Exactly transcribe the span of lines from the one containing "building: [98,263,123,297] -> none" through the final line of the entries, inclusive, and nothing outside it. Exclude the pictures.

(Records from a data source)
-.-.-

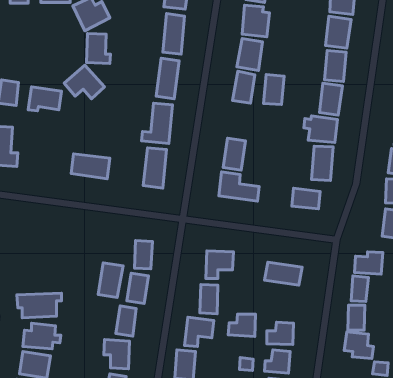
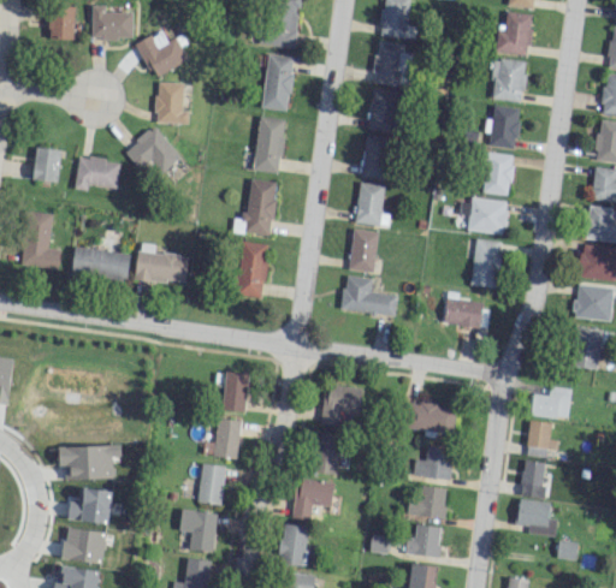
building: [264,74,284,104] -> [356,183,385,225]
building: none -> [72,248,131,280]
building: [98,263,123,297] -> none
building: [228,314,256,337] -> [414,447,452,479]

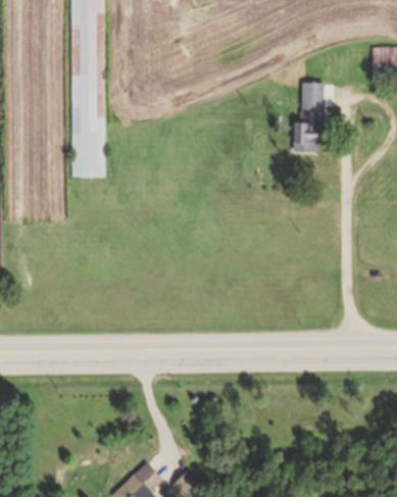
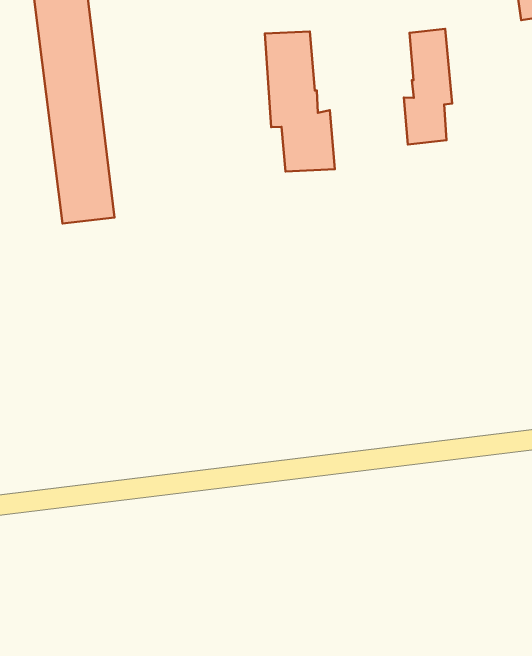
building: none -> [265,32,335,172]

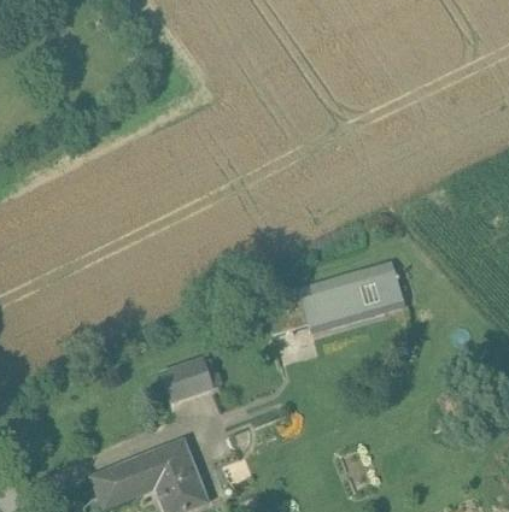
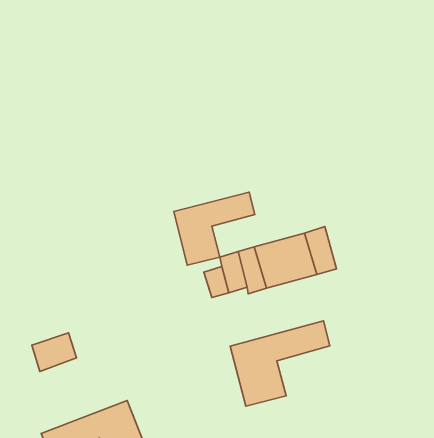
building: none -> [174,192,255,265]
building: none -> [230,321,330,406]
building: [164,361,211,402] -> [32,333,76,372]

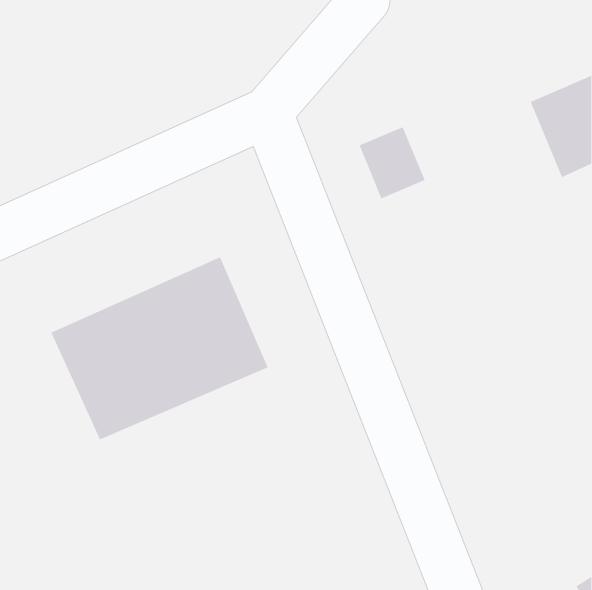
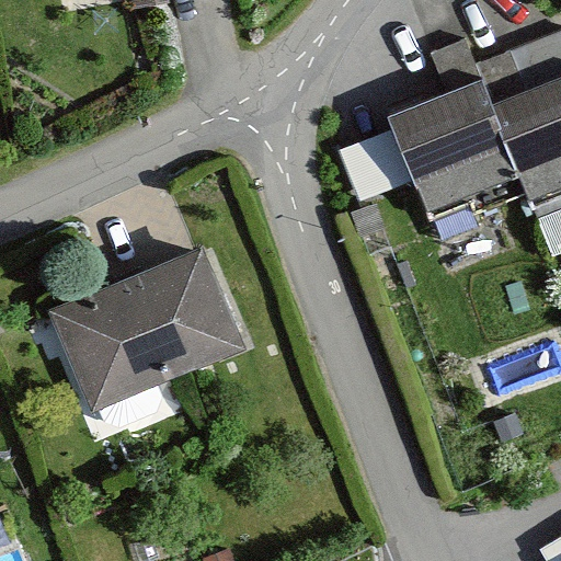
building: none -> [389,79,515,184]

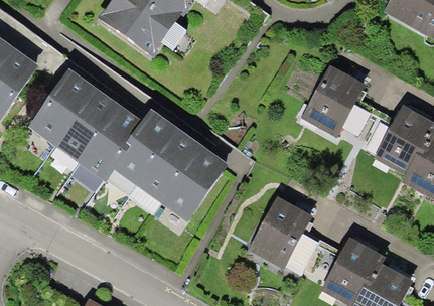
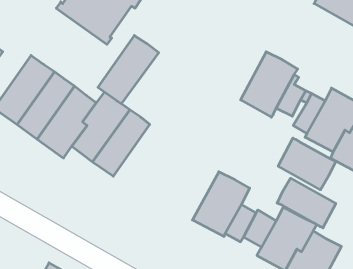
building: [160,145,228,220] -> [98,35,159,104]
building: none -> [278,138,336,190]
building: none -> [277,178,336,228]

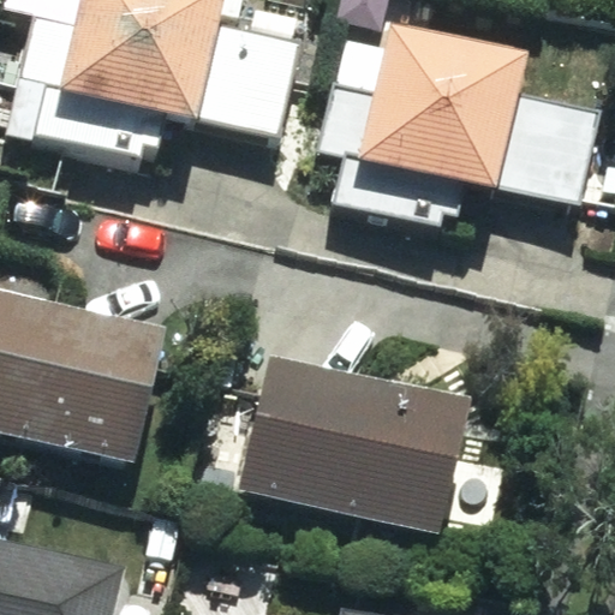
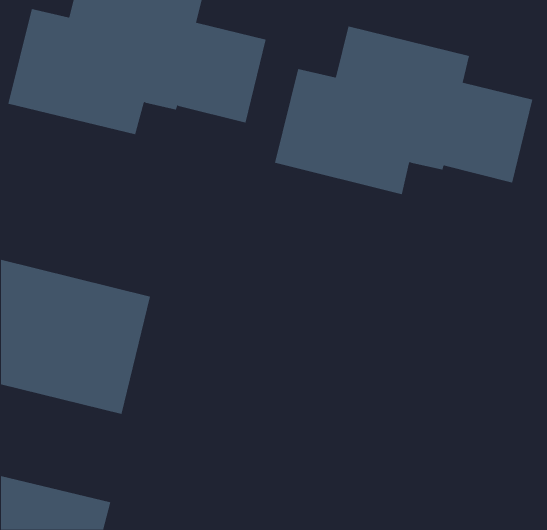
building: [241,357,467,533] -> none

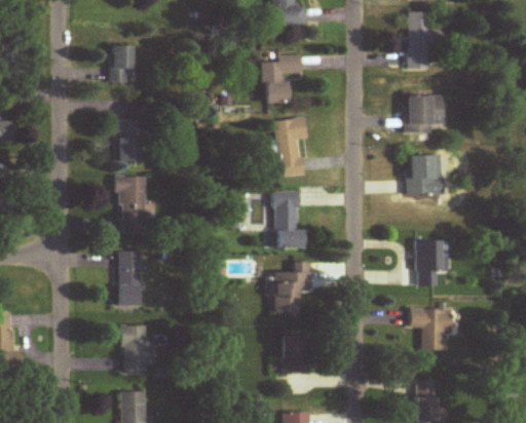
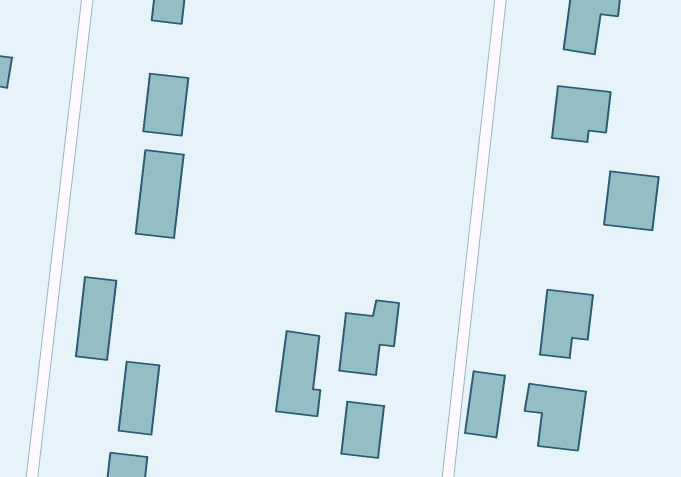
building: [263,54,303,103] -> none
building: [274,117,307,178] -> none
building: [407,156,442,194] -> [604,171,659,230]
building: [274,191,304,248] -> [276,331,320,416]
building: [119,251,142,307] -> [76,277,116,360]
building: none -> [465,371,505,438]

-.-.-

**Your solution:**
building: [98,263,123,297] -> none
building: [228,314,256,337] -> [414,447,452,479]

building: none -> [265,32,335,172]

building: none -> [174,192,255,265]
building: none -> [230,321,330,406]
building: [164,361,211,402] -> [32,333,76,372]

building: none -> [389,79,515,184]

building: [160,145,228,220] -> [98,35,159,104]
building: none -> [278,138,336,190]
building: none -> [277,178,336,228]

building: [241,357,467,533] -> none

building: [263,54,303,103] -> none
building: [274,117,307,178] -> none
building: [407,156,442,194] -> [604,171,659,230]
building: [274,191,304,248] -> [276,331,320,416]
building: [119,251,142,307] -> [76,277,116,360]
building: none -> [465,371,505,438]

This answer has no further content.